**Instructions to follow**
Nothing outside the range is wanted. Repeat exactly the lines below from the one with "(156, 359) = (389, 143): black" through the one with "camera: 100 degrees left, 15 degrees down".

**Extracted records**
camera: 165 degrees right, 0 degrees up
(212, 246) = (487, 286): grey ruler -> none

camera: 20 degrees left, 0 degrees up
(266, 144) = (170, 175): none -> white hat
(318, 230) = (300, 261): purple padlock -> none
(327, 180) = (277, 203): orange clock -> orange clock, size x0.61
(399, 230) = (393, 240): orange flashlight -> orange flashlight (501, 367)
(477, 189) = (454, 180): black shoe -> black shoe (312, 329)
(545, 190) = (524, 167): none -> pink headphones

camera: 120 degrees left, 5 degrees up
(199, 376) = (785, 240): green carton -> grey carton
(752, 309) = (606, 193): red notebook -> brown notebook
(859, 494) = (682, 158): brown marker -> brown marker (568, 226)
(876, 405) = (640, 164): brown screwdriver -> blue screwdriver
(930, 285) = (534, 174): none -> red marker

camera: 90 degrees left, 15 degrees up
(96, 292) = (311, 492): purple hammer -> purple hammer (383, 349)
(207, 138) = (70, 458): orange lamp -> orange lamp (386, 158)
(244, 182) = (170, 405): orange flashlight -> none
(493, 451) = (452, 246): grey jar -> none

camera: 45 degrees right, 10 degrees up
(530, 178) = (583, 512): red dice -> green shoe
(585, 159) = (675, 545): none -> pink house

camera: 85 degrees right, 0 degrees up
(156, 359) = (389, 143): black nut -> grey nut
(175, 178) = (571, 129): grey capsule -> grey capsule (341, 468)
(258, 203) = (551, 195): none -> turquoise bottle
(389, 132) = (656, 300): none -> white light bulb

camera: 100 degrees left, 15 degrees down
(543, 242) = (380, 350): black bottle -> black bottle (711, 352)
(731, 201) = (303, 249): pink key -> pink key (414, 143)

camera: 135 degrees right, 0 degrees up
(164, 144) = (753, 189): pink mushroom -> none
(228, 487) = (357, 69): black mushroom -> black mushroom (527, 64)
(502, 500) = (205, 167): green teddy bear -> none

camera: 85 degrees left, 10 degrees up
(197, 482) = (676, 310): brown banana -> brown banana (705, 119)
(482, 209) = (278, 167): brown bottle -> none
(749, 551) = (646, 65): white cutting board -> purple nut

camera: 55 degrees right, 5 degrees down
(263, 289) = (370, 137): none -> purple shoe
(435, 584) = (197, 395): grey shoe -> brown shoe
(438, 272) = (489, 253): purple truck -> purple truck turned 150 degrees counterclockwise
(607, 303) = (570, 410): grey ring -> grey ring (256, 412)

**Exercise result**
(156, 359) = (389, 143): black nut -> grey nut
(175, 178) = (571, 129): grey capsule -> grey capsule (341, 468)
(258, 203) = (551, 195): none -> turquoise bottle
(389, 132) = (656, 300): none -> white light bulb

camera: 100 degrees left, 15 degrees down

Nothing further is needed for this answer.